**Assigned task:**
Only the lines from the one with "(397, 330) = (428, 223): pink" through the end of the material, both ends included, should be retyped exactly.

##### Data under study

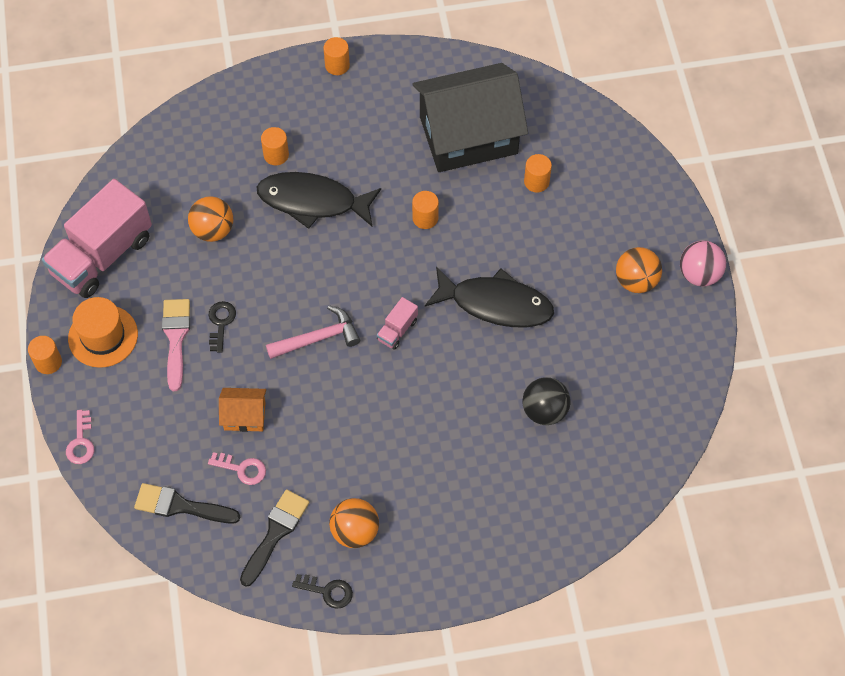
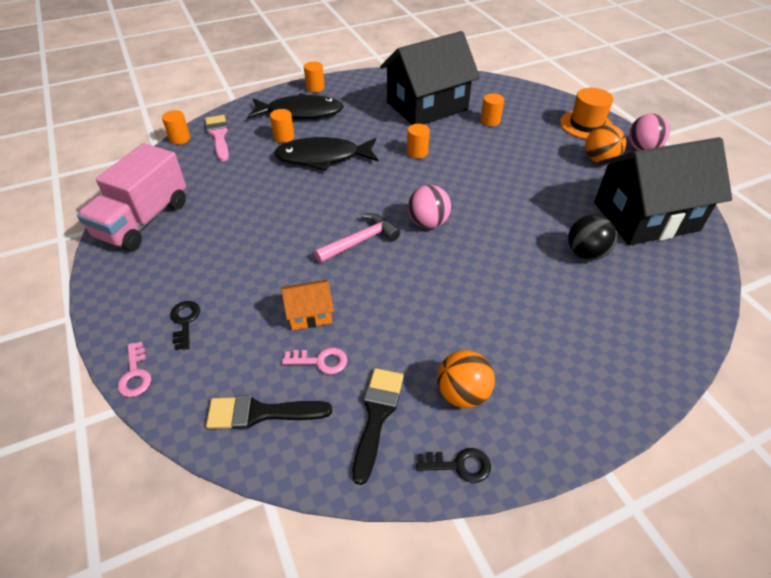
camera: 15 degrees left, 15 degrees down
(48, 362) = (94, 310): orange cylinder -> orange cylinder (180, 138)
(103, 336) = (150, 278): orange hat -> orange hat (586, 125)
(176, 338) = (225, 266): pink brush -> pink brush (218, 136)
(213, 230) = (243, 187): orange ball -> none
(221, 323) = (266, 247): black key -> black key (185, 321)
(397, 330) = (428, 223): pink truck -> pink ball
(495, 304) = (501, 192): black fish -> black fish (300, 113)
(638, 378) = (645, 216): none -> black house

##########

**Completed task:**
(397, 330) = (428, 223): pink truck -> pink ball
(495, 304) = (501, 192): black fish -> black fish (300, 113)
(638, 378) = (645, 216): none -> black house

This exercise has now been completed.